_Short task_
Retype all of the records below exactly as they appear, line for line.

_Provided entries_
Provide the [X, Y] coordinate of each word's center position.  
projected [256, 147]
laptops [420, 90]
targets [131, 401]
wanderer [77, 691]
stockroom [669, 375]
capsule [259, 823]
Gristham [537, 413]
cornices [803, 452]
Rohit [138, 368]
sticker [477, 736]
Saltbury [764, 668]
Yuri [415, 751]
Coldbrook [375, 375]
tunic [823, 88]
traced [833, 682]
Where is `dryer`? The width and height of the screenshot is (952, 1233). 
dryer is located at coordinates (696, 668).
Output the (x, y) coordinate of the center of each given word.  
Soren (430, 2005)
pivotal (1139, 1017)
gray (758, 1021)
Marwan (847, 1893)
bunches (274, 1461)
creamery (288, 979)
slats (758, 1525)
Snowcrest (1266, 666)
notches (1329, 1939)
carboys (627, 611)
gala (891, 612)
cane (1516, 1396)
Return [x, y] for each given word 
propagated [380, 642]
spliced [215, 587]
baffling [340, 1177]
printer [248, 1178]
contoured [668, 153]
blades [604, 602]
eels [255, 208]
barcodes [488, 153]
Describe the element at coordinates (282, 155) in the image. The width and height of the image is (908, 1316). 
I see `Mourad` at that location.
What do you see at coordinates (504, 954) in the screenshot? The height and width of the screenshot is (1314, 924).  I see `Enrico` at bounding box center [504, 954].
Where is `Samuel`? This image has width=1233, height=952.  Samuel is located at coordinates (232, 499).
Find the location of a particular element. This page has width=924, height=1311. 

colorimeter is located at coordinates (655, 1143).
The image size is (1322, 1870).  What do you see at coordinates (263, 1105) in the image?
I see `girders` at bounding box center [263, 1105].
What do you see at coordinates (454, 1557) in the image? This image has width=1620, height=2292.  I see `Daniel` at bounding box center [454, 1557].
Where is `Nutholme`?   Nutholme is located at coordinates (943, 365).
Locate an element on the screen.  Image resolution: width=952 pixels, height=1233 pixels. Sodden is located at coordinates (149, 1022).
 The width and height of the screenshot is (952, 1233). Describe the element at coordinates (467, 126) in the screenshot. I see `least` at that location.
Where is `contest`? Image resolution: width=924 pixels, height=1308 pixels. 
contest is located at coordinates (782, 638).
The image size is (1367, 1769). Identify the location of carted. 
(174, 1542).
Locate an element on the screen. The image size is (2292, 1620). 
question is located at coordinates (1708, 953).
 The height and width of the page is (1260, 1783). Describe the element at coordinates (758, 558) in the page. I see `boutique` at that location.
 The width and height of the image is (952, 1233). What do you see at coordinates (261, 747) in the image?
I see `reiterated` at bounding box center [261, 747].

_Response below_
Provide the [X, Y] coordinate of each word's center position.  
projected [256, 147]
laptops [420, 90]
targets [131, 401]
wanderer [77, 691]
stockroom [669, 375]
capsule [259, 823]
Gristham [537, 413]
cornices [803, 452]
Rohit [138, 368]
sticker [477, 736]
Saltbury [764, 668]
Yuri [415, 751]
Coldbrook [375, 375]
tunic [823, 88]
traced [833, 682]
Where is `dryer`? The width and height of the screenshot is (952, 1233). 
dryer is located at coordinates (696, 668).
Output the (x, y) coordinate of the center of each given word.  
Soren (430, 2005)
pivotal (1139, 1017)
gray (758, 1021)
Marwan (847, 1893)
bunches (274, 1461)
creamery (288, 979)
slats (758, 1525)
Snowcrest (1266, 666)
notches (1329, 1939)
carboys (627, 611)
gala (891, 612)
cane (1516, 1396)
Return [x, y] for each given word 
propagated [380, 642]
spliced [215, 587]
baffling [340, 1177]
printer [248, 1178]
contoured [668, 153]
blades [604, 602]
eels [255, 208]
barcodes [488, 153]
Describe the element at coordinates (282, 155) in the image. The width and height of the image is (908, 1316). 
I see `Mourad` at that location.
What do you see at coordinates (504, 954) in the screenshot? The height and width of the screenshot is (1314, 924).  I see `Enrico` at bounding box center [504, 954].
Where is `Samuel`? This image has width=1233, height=952.  Samuel is located at coordinates (232, 499).
Find the location of a particular element. This page has width=924, height=1311. 

colorimeter is located at coordinates (655, 1143).
The image size is (1322, 1870).  What do you see at coordinates (263, 1105) in the image?
I see `girders` at bounding box center [263, 1105].
What do you see at coordinates (454, 1557) in the image? This image has width=1620, height=2292.  I see `Daniel` at bounding box center [454, 1557].
Where is `Nutholme`?   Nutholme is located at coordinates (943, 365).
Locate an element on the screen.  Image resolution: width=952 pixels, height=1233 pixels. Sodden is located at coordinates (149, 1022).
 The width and height of the screenshot is (952, 1233). Describe the element at coordinates (467, 126) in the screenshot. I see `least` at that location.
Where is `contest`? Image resolution: width=924 pixels, height=1308 pixels. 
contest is located at coordinates (782, 638).
The image size is (1367, 1769). Identify the location of carted. 
(174, 1542).
Locate an element on the screen. The image size is (2292, 1620). 
question is located at coordinates (1708, 953).
 The height and width of the page is (1260, 1783). Describe the element at coordinates (758, 558) in the page. I see `boutique` at that location.
 The width and height of the image is (952, 1233). What do you see at coordinates (261, 747) in the image?
I see `reiterated` at bounding box center [261, 747].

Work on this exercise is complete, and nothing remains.